» What the task asks
Retype each line below precisely and omit all images.

--- Data Enclosed Below ---

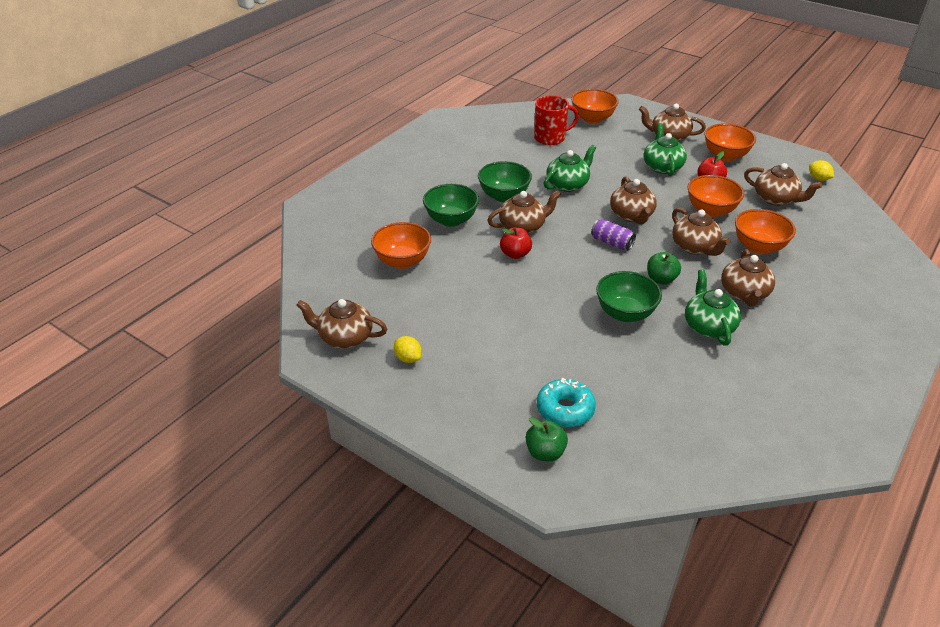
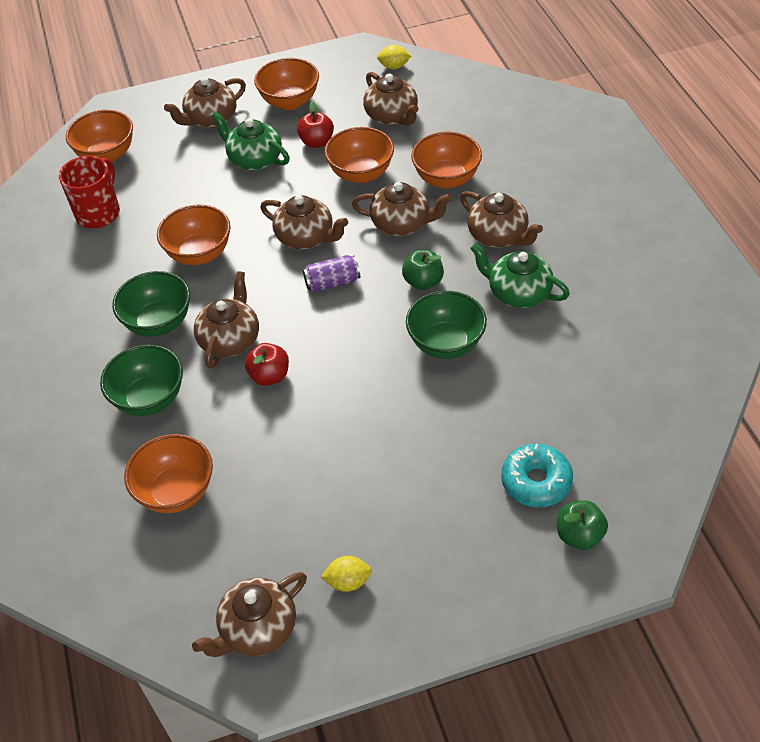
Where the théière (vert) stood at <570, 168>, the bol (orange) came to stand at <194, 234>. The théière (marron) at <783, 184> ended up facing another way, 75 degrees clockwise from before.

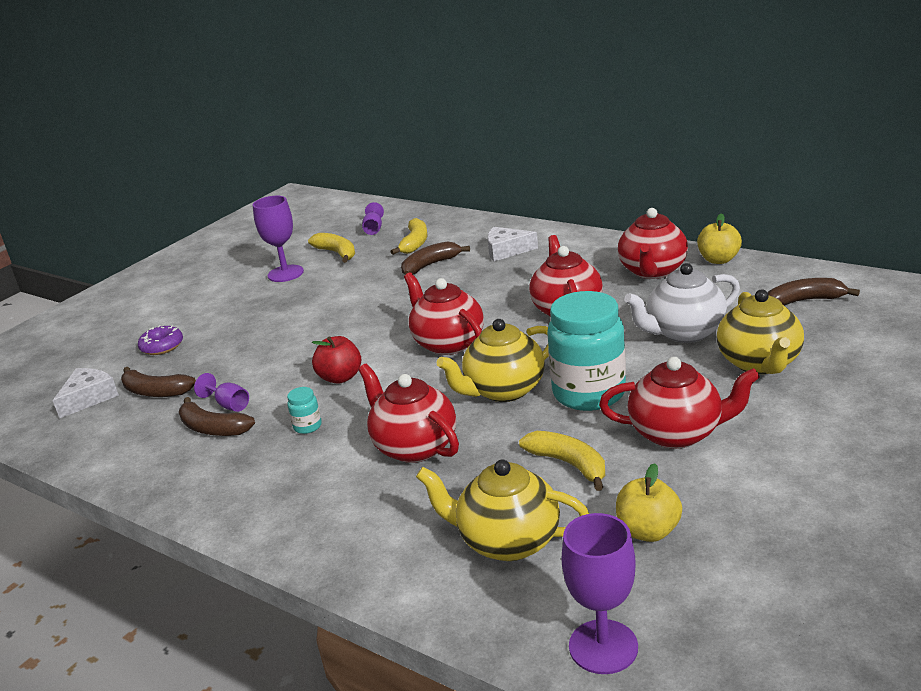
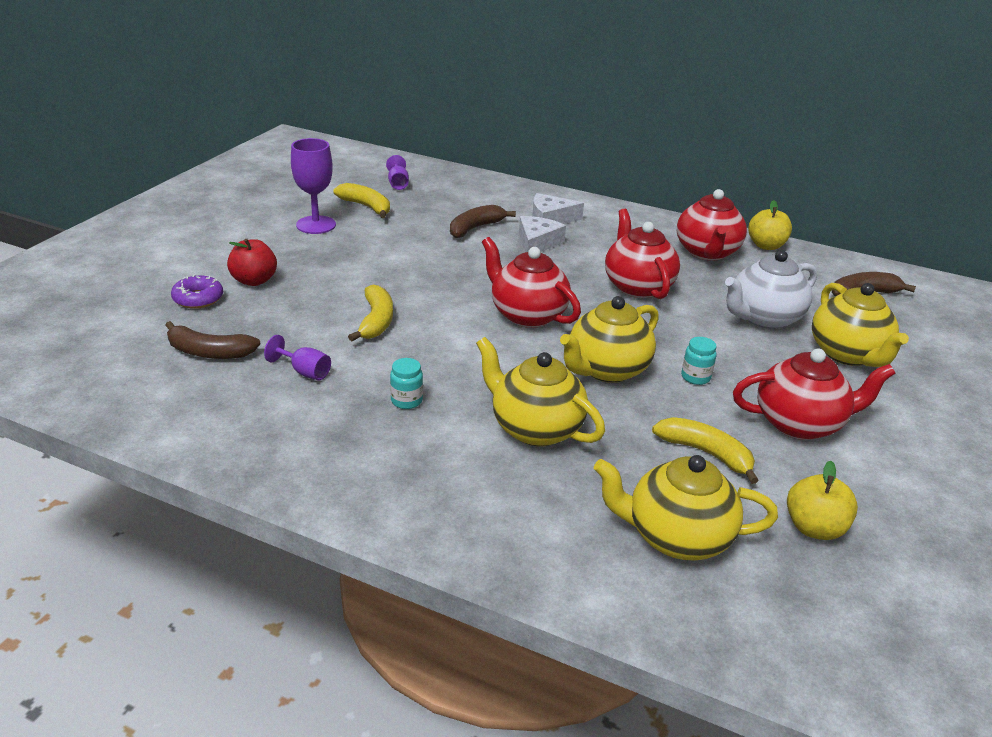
The fromage (blanc) ended up elsewhere, having gone from <86, 393> to <542, 234>. The second view lost the banane (marron) at <217, 416>. The pomme (rouge) ended up elsewhere, having gone from <336, 360> to <252, 262>. What was the théière (rouge) at <408, 413> turned into the théière (jaune) at <540, 391>. The banane (jaune) ended up elsewhere, having gone from <409, 236> to <370, 313>. The size of the bocal (turquoise) at <586, 351> changed by a factor of 0.40. The second view lost the verre à pied (violet) at <599, 593>.

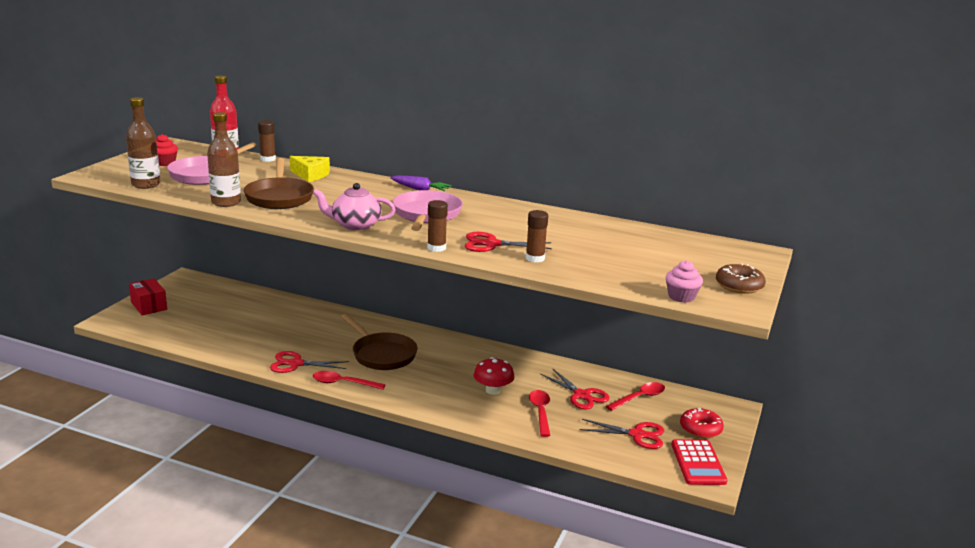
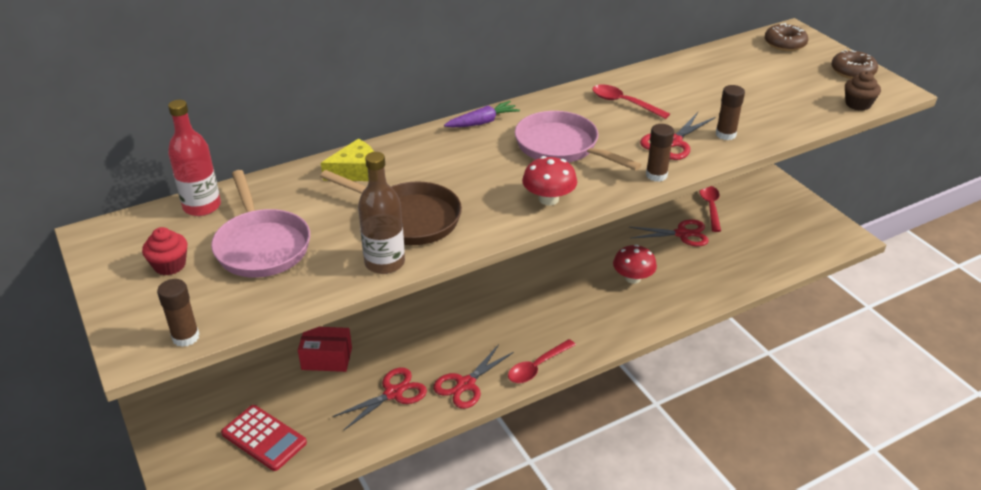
The second view lost the bouteille (marron) at <143, 143>. The boîte (rouge) ended up elsewhere, having gone from <148, 296> to <325, 349>. The bâton de colle (marron) ended up elsewhere, having gone from <267, 141> to <178, 313>. Where the théière (rose) stood at <354, 206>, the champignon (rouge) came to stand at <549, 181>. The second view lost the poêle (marron) at <379, 342>. The cuillère (rouge) ended up elsewhere, having gone from <539, 413> to <631, 102>. The ciseaux (rouge) ended up elsewhere, having gone from <622, 434> to <379, 399>. What was the muffin (rose) at <684, 281> turned into the muffin (marron) at <863, 91>. The calculatrice (rouge) ended up elsewhere, having gone from <699, 462> to <264, 438>. The second view lost the beignet (rouge) at <702, 423>. The second view gained the beignet (marron) at <786, 37>.

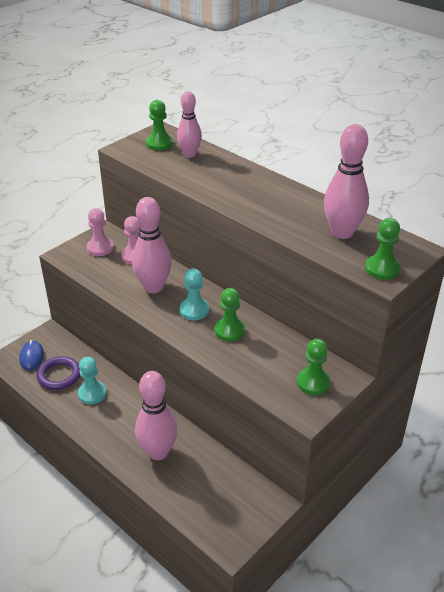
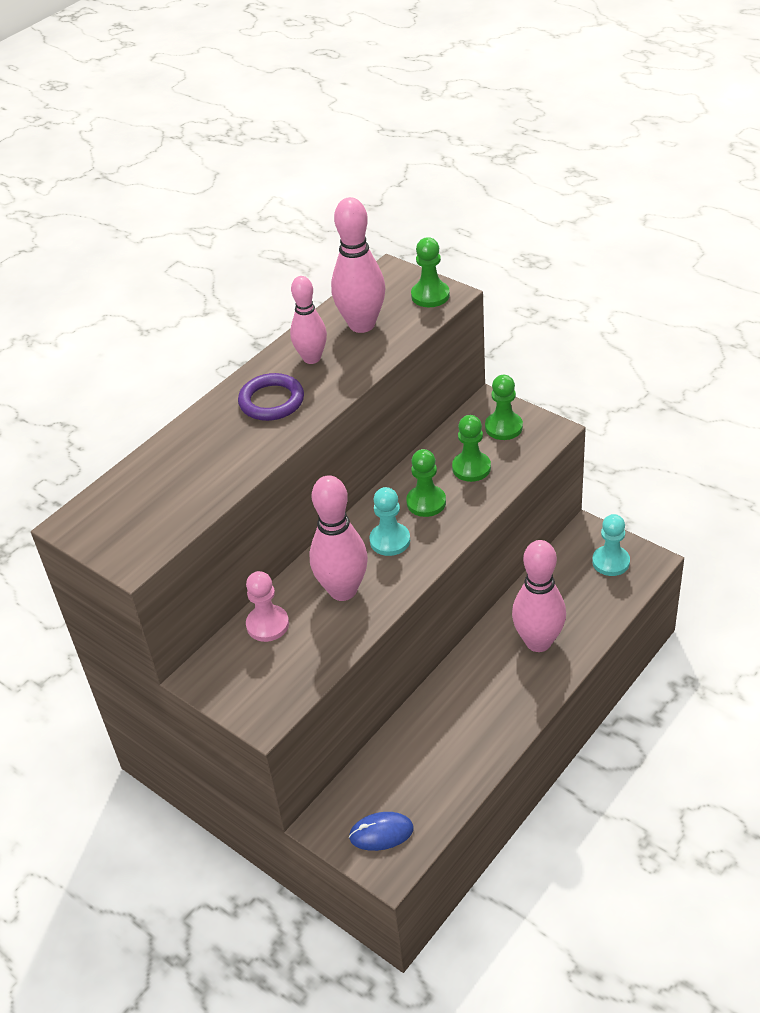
The anneau (violet) ended up elsewhere, having gone from <58, 373> to <271, 397>. The pion (turquoise) ended up elsewhere, having gone from <92, 380> to <611, 545>. The second view lost the pion (rose) at <100, 232>. The pion (vert) ended up elsewhere, having gone from <159, 125> to <471, 448>. The quille (rose) ended up elsewhere, having gone from <189, 124> to <308, 320>.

--- End of Enclosed Data ---

» Answer box
Where the théière (vert) stood at <570, 168>, the bol (orange) came to stand at <194, 234>. The théière (marron) at <783, 184> ended up facing another way, 75 degrees clockwise from before.

The fromage (blanc) ended up elsewhere, having gone from <86, 393> to <542, 234>. The second view lost the banane (marron) at <217, 416>. The pomme (rouge) ended up elsewhere, having gone from <336, 360> to <252, 262>. What was the théière (rouge) at <408, 413> turned into the théière (jaune) at <540, 391>. The banane (jaune) ended up elsewhere, having gone from <409, 236> to <370, 313>. The size of the bocal (turquoise) at <586, 351> changed by a factor of 0.40. The second view lost the verre à pied (violet) at <599, 593>.

The second view lost the bouteille (marron) at <143, 143>. The boîte (rouge) ended up elsewhere, having gone from <148, 296> to <325, 349>. The bâton de colle (marron) ended up elsewhere, having gone from <267, 141> to <178, 313>. Where the théière (rose) stood at <354, 206>, the champignon (rouge) came to stand at <549, 181>. The second view lost the poêle (marron) at <379, 342>. The cuillère (rouge) ended up elsewhere, having gone from <539, 413> to <631, 102>. The ciseaux (rouge) ended up elsewhere, having gone from <622, 434> to <379, 399>. What was the muffin (rose) at <684, 281> turned into the muffin (marron) at <863, 91>. The calculatrice (rouge) ended up elsewhere, having gone from <699, 462> to <264, 438>. The second view lost the beignet (rouge) at <702, 423>. The second view gained the beignet (marron) at <786, 37>.

The anneau (violet) ended up elsewhere, having gone from <58, 373> to <271, 397>. The pion (turquoise) ended up elsewhere, having gone from <92, 380> to <611, 545>. The second view lost the pion (rose) at <100, 232>. The pion (vert) ended up elsewhere, having gone from <159, 125> to <471, 448>. The quille (rose) ended up elsewhere, having gone from <189, 124> to <308, 320>.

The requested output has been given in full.